● **The data**
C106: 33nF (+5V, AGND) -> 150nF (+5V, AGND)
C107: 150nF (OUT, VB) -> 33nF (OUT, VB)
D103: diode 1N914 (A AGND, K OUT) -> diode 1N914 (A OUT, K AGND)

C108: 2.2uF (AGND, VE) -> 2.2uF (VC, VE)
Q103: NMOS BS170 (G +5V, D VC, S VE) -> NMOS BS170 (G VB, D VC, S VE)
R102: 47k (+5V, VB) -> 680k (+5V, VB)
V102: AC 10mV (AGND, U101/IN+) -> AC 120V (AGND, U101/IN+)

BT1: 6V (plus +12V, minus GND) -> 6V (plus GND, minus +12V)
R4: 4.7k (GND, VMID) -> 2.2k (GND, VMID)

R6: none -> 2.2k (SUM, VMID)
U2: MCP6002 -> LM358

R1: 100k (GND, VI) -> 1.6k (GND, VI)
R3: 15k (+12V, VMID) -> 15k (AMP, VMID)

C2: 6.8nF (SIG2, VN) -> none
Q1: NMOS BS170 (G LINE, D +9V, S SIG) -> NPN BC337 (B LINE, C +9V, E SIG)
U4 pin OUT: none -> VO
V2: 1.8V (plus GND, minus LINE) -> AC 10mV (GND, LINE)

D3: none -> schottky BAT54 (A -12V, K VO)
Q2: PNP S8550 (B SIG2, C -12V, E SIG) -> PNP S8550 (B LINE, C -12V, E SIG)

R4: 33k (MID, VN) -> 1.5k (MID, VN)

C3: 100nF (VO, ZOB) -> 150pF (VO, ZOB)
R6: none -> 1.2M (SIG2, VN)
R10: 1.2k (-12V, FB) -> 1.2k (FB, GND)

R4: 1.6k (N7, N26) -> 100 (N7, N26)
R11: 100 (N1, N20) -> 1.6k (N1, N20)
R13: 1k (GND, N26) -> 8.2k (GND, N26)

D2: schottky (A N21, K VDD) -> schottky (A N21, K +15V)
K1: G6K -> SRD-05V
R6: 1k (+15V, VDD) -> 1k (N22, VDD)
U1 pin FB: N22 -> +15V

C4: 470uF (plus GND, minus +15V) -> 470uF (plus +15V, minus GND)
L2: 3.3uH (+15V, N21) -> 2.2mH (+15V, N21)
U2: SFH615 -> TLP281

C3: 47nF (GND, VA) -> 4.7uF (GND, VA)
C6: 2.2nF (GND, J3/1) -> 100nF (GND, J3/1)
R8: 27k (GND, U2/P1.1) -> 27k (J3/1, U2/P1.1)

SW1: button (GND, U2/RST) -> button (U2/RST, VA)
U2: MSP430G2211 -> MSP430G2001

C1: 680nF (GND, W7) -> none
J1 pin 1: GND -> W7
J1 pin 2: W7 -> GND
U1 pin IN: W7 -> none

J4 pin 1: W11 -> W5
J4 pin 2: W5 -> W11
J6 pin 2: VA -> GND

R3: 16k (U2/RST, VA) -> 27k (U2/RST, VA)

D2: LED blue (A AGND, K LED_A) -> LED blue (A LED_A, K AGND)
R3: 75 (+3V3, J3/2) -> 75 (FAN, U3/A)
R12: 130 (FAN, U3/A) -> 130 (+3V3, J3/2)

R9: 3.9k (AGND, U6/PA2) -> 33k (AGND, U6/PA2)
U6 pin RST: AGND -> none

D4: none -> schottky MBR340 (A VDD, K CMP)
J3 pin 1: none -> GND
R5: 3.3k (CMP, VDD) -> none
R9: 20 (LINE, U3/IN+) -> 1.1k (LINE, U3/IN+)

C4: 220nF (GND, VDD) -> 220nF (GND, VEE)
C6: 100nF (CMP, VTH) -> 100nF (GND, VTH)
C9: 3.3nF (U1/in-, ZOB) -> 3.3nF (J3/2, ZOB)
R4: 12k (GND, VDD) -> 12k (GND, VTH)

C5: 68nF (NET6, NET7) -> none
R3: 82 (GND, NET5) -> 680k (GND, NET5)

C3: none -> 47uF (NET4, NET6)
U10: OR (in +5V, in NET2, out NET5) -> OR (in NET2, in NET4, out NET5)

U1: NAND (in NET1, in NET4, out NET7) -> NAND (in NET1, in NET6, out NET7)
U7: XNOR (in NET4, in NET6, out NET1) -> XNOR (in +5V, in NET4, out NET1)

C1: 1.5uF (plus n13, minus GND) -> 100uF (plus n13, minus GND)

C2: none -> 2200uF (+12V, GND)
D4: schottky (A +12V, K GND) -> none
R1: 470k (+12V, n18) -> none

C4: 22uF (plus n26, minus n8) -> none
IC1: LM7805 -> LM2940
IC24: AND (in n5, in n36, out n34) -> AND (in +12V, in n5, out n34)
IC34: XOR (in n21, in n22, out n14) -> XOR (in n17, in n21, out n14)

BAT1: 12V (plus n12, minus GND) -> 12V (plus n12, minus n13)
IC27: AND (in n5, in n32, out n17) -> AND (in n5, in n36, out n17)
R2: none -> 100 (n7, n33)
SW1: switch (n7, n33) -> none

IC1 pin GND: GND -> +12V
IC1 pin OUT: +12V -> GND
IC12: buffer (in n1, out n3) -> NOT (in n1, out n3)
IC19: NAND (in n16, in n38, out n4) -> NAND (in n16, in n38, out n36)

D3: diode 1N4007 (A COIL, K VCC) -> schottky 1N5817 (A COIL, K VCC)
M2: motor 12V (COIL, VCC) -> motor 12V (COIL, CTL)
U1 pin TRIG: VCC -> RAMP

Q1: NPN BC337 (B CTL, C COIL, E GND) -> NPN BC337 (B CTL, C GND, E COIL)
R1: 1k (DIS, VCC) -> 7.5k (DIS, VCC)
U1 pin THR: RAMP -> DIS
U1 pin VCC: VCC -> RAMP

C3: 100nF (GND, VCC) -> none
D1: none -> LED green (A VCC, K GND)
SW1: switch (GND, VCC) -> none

● **What to work on**
All records are to be restated exactly, from the first line to the last line.

● **Output of the task**
C106: 33nF (+5V, AGND) -> 150nF (+5V, AGND)
C107: 150nF (OUT, VB) -> 33nF (OUT, VB)
D103: diode 1N914 (A AGND, K OUT) -> diode 1N914 (A OUT, K AGND)

C108: 2.2uF (AGND, VE) -> 2.2uF (VC, VE)
Q103: NMOS BS170 (G +5V, D VC, S VE) -> NMOS BS170 (G VB, D VC, S VE)
R102: 47k (+5V, VB) -> 680k (+5V, VB)
V102: AC 10mV (AGND, U101/IN+) -> AC 120V (AGND, U101/IN+)

BT1: 6V (plus +12V, minus GND) -> 6V (plus GND, minus +12V)
R4: 4.7k (GND, VMID) -> 2.2k (GND, VMID)

R6: none -> 2.2k (SUM, VMID)
U2: MCP6002 -> LM358

R1: 100k (GND, VI) -> 1.6k (GND, VI)
R3: 15k (+12V, VMID) -> 15k (AMP, VMID)

C2: 6.8nF (SIG2, VN) -> none
Q1: NMOS BS170 (G LINE, D +9V, S SIG) -> NPN BC337 (B LINE, C +9V, E SIG)
U4 pin OUT: none -> VO
V2: 1.8V (plus GND, minus LINE) -> AC 10mV (GND, LINE)

D3: none -> schottky BAT54 (A -12V, K VO)
Q2: PNP S8550 (B SIG2, C -12V, E SIG) -> PNP S8550 (B LINE, C -12V, E SIG)

R4: 33k (MID, VN) -> 1.5k (MID, VN)

C3: 100nF (VO, ZOB) -> 150pF (VO, ZOB)
R6: none -> 1.2M (SIG2, VN)
R10: 1.2k (-12V, FB) -> 1.2k (FB, GND)

R4: 1.6k (N7, N26) -> 100 (N7, N26)
R11: 100 (N1, N20) -> 1.6k (N1, N20)
R13: 1k (GND, N26) -> 8.2k (GND, N26)

D2: schottky (A N21, K VDD) -> schottky (A N21, K +15V)
K1: G6K -> SRD-05V
R6: 1k (+15V, VDD) -> 1k (N22, VDD)
U1 pin FB: N22 -> +15V

C4: 470uF (plus GND, minus +15V) -> 470uF (plus +15V, minus GND)
L2: 3.3uH (+15V, N21) -> 2.2mH (+15V, N21)
U2: SFH615 -> TLP281

C3: 47nF (GND, VA) -> 4.7uF (GND, VA)
C6: 2.2nF (GND, J3/1) -> 100nF (GND, J3/1)
R8: 27k (GND, U2/P1.1) -> 27k (J3/1, U2/P1.1)

SW1: button (GND, U2/RST) -> button (U2/RST, VA)
U2: MSP430G2211 -> MSP430G2001

C1: 680nF (GND, W7) -> none
J1 pin 1: GND -> W7
J1 pin 2: W7 -> GND
U1 pin IN: W7 -> none

J4 pin 1: W11 -> W5
J4 pin 2: W5 -> W11
J6 pin 2: VA -> GND

R3: 16k (U2/RST, VA) -> 27k (U2/RST, VA)

D2: LED blue (A AGND, K LED_A) -> LED blue (A LED_A, K AGND)
R3: 75 (+3V3, J3/2) -> 75 (FAN, U3/A)
R12: 130 (FAN, U3/A) -> 130 (+3V3, J3/2)

R9: 3.9k (AGND, U6/PA2) -> 33k (AGND, U6/PA2)
U6 pin RST: AGND -> none

D4: none -> schottky MBR340 (A VDD, K CMP)
J3 pin 1: none -> GND
R5: 3.3k (CMP, VDD) -> none
R9: 20 (LINE, U3/IN+) -> 1.1k (LINE, U3/IN+)

C4: 220nF (GND, VDD) -> 220nF (GND, VEE)
C6: 100nF (CMP, VTH) -> 100nF (GND, VTH)
C9: 3.3nF (U1/in-, ZOB) -> 3.3nF (J3/2, ZOB)
R4: 12k (GND, VDD) -> 12k (GND, VTH)

C5: 68nF (NET6, NET7) -> none
R3: 82 (GND, NET5) -> 680k (GND, NET5)

C3: none -> 47uF (NET4, NET6)
U10: OR (in +5V, in NET2, out NET5) -> OR (in NET2, in NET4, out NET5)

U1: NAND (in NET1, in NET4, out NET7) -> NAND (in NET1, in NET6, out NET7)
U7: XNOR (in NET4, in NET6, out NET1) -> XNOR (in +5V, in NET4, out NET1)

C1: 1.5uF (plus n13, minus GND) -> 100uF (plus n13, minus GND)

C2: none -> 2200uF (+12V, GND)
D4: schottky (A +12V, K GND) -> none
R1: 470k (+12V, n18) -> none

C4: 22uF (plus n26, minus n8) -> none
IC1: LM7805 -> LM2940
IC24: AND (in n5, in n36, out n34) -> AND (in +12V, in n5, out n34)
IC34: XOR (in n21, in n22, out n14) -> XOR (in n17, in n21, out n14)

BAT1: 12V (plus n12, minus GND) -> 12V (plus n12, minus n13)
IC27: AND (in n5, in n32, out n17) -> AND (in n5, in n36, out n17)
R2: none -> 100 (n7, n33)
SW1: switch (n7, n33) -> none

IC1 pin GND: GND -> +12V
IC1 pin OUT: +12V -> GND
IC12: buffer (in n1, out n3) -> NOT (in n1, out n3)
IC19: NAND (in n16, in n38, out n4) -> NAND (in n16, in n38, out n36)

D3: diode 1N4007 (A COIL, K VCC) -> schottky 1N5817 (A COIL, K VCC)
M2: motor 12V (COIL, VCC) -> motor 12V (COIL, CTL)
U1 pin TRIG: VCC -> RAMP

Q1: NPN BC337 (B CTL, C COIL, E GND) -> NPN BC337 (B CTL, C GND, E COIL)
R1: 1k (DIS, VCC) -> 7.5k (DIS, VCC)
U1 pin THR: RAMP -> DIS
U1 pin VCC: VCC -> RAMP

C3: 100nF (GND, VCC) -> none
D1: none -> LED green (A VCC, K GND)
SW1: switch (GND, VCC) -> none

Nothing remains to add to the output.